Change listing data
-.-.-

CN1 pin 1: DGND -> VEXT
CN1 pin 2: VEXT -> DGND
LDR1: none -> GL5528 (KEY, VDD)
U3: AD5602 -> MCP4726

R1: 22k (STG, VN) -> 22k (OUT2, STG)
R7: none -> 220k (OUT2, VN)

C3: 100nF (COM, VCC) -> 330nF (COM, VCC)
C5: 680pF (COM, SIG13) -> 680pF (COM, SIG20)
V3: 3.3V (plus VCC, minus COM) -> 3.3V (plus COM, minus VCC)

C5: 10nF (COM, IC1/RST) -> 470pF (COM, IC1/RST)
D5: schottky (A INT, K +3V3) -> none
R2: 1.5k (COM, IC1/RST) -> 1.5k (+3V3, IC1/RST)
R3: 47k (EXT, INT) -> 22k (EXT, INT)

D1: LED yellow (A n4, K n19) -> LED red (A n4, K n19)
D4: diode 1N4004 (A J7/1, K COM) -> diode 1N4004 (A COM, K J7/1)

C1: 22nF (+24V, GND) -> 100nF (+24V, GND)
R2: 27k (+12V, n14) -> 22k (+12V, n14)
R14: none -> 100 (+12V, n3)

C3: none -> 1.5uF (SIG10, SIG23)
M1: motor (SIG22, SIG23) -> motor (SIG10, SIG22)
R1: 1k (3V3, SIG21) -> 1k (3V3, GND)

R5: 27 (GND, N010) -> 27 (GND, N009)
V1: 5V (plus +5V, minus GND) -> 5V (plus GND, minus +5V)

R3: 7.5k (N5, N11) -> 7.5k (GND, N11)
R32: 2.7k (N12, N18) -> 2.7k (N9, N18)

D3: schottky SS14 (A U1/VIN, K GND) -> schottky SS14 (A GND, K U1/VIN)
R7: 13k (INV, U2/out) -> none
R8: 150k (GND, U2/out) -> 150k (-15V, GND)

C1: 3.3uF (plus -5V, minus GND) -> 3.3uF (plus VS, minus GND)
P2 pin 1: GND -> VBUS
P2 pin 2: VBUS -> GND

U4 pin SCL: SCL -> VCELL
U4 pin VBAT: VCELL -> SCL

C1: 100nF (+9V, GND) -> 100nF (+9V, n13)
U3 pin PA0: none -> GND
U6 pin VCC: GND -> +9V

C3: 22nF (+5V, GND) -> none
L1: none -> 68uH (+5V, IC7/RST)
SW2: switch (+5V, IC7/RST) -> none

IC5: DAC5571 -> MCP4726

-.-.-

#### WHAT YOU SHOULD DO:
For the entries shown above, give the number of lines that include the word "schottky", without any other text.

#### SOLUTION FOR THIS TASK:
2